Record set Block Start

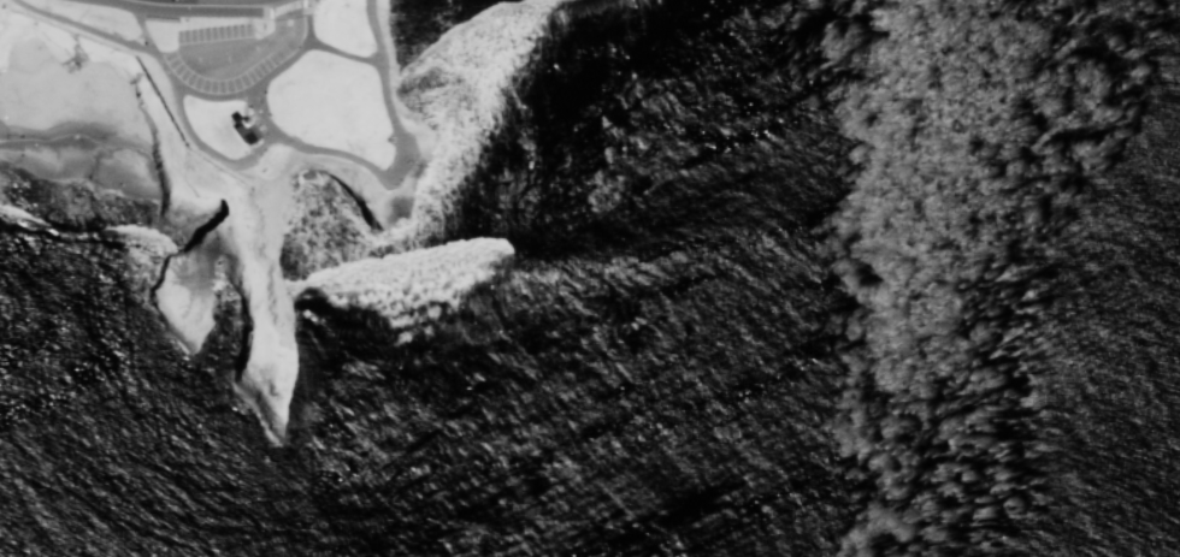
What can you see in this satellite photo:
road: (101, 0)
road: (199, 12)
road: (287, 18)
road: (83, 25)
parking lot: (229, 52)
road: (341, 52)
road: (190, 59)
road: (265, 76)
road: (260, 109)
lighthouse: (236, 120)
building: (242, 127)
park: (229, 133)
road: (298, 144)

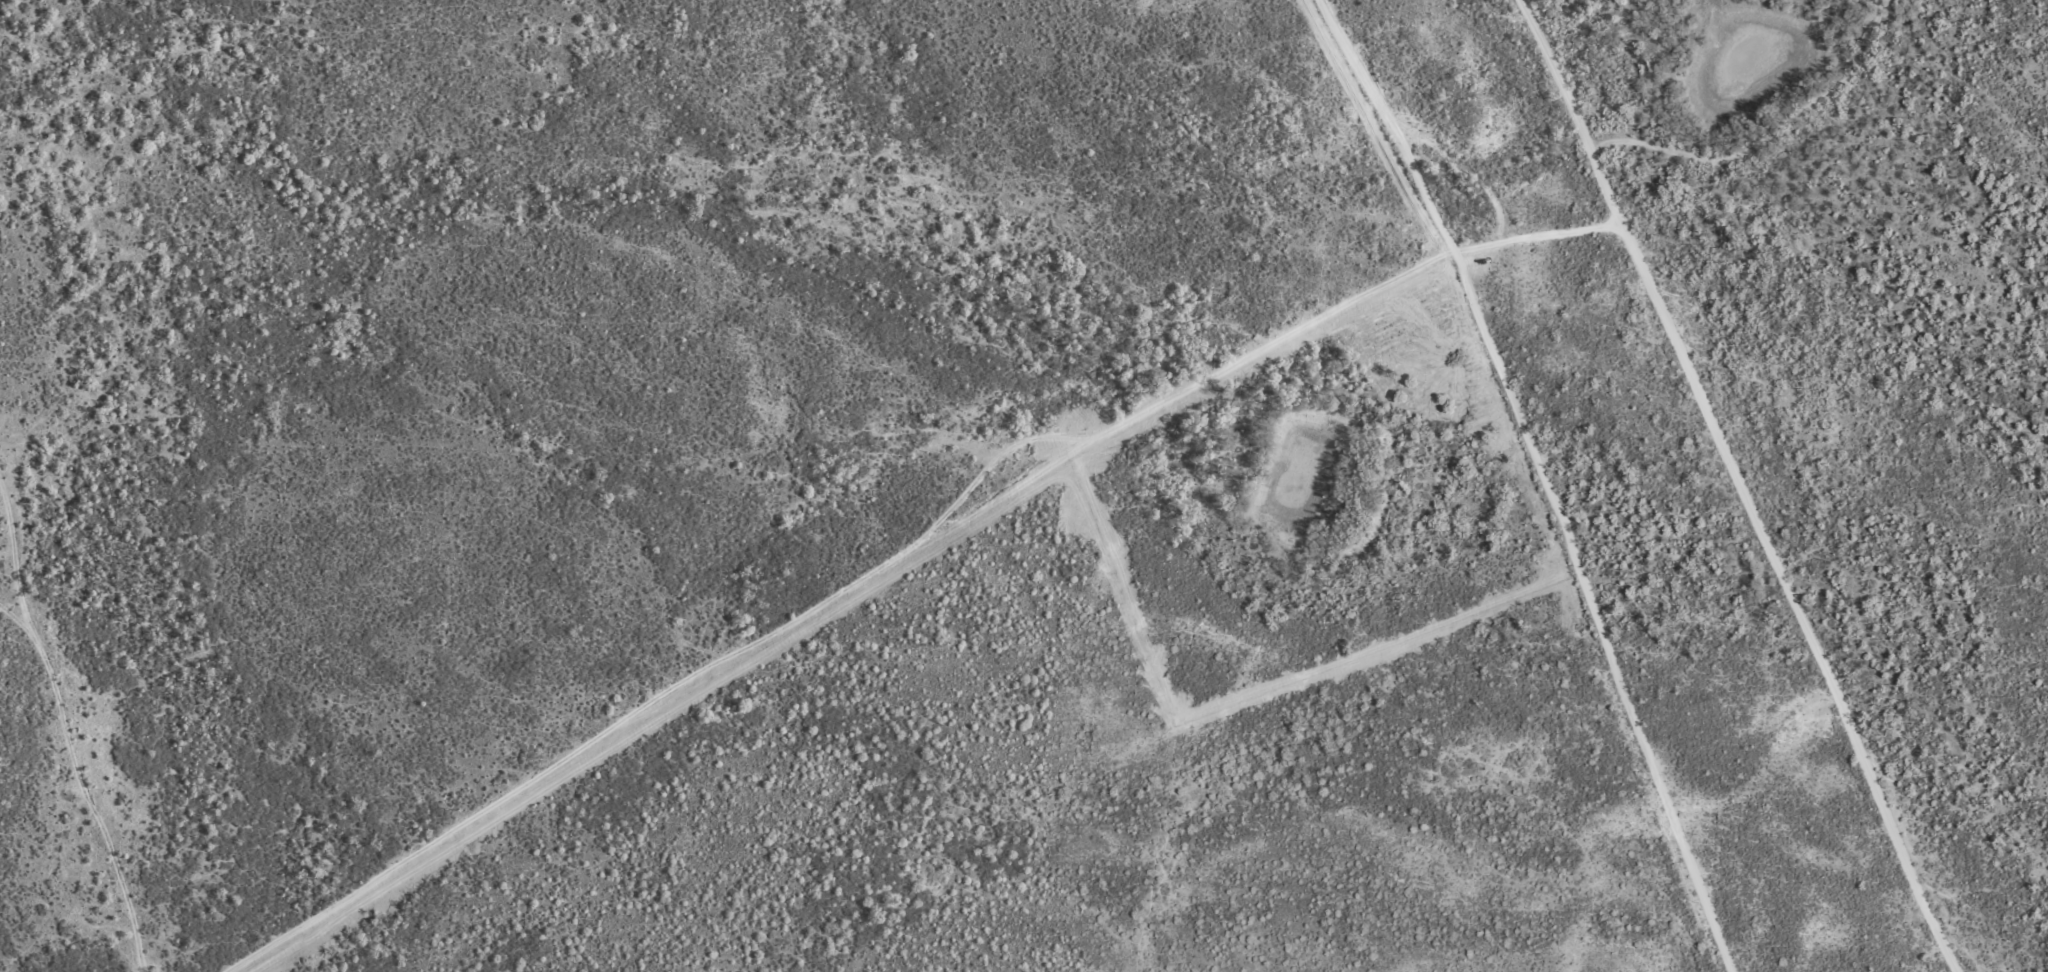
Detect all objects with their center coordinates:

Record set Block End

• [Problem to solve]: Each entry above needs to be restated without a single word changed; skip the images.

• [Response to this task]:
What can you see in this satellite photo:
road: (101, 0)
road: (199, 12)
road: (287, 18)
road: (83, 25)
parking lot: (229, 52)
road: (341, 52)
road: (190, 59)
road: (265, 76)
road: (260, 109)
lighthouse: (236, 120)
building: (242, 127)
park: (229, 133)
road: (298, 144)

Detect all objects with their center coordinates:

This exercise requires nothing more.